Collected data

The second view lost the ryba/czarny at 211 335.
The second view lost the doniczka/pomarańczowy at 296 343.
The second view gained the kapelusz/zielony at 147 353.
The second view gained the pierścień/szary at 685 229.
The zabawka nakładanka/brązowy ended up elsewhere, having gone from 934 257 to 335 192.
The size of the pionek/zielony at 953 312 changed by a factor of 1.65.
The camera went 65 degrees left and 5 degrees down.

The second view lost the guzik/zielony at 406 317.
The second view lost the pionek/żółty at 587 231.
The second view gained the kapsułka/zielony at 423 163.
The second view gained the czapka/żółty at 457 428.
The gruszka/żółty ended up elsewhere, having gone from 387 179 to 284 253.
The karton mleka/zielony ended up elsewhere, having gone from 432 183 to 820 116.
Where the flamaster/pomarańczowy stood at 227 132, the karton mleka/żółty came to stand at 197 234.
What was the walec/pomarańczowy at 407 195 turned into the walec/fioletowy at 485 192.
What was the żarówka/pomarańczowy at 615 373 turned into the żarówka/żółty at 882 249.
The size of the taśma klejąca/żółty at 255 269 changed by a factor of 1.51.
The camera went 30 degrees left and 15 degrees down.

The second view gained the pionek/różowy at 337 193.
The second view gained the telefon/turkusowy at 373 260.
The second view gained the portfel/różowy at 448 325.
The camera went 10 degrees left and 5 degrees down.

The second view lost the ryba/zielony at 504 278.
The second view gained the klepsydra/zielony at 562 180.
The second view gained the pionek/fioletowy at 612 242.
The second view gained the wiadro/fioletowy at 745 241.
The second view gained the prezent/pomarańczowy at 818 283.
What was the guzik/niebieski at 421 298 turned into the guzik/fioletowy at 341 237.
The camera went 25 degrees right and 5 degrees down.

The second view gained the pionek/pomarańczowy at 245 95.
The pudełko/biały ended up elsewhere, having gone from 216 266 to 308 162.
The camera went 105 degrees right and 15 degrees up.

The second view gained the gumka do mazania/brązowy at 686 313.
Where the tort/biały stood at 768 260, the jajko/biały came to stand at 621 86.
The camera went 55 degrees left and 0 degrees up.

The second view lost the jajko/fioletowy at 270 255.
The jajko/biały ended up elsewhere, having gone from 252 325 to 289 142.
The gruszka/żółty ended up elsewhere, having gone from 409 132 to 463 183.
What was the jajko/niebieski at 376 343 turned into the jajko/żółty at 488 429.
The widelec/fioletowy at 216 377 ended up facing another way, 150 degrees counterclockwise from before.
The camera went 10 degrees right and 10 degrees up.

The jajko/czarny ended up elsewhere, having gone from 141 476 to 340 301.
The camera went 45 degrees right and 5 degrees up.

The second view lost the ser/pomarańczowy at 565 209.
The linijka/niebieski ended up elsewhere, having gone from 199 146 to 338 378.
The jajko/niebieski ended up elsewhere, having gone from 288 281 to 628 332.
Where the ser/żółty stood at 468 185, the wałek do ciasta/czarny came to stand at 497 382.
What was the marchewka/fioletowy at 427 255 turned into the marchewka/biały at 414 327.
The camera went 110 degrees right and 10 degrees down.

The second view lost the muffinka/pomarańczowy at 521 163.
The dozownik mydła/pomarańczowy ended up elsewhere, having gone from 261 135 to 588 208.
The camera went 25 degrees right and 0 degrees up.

▸ **Your instructions**: Retype exactly the lines from the start of the entries through the one with "The zabawka nakładanka/brązowy"; include both ends.

▸ **Problem solution**:
The second view lost the ryba/czarny at 211 335.
The second view lost the doniczka/pomarańczowy at 296 343.
The second view gained the kapelusz/zielony at 147 353.
The second view gained the pierścień/szary at 685 229.
The zabawka nakładanka/brązowy ended up elsewhere, having gone from 934 257 to 335 192.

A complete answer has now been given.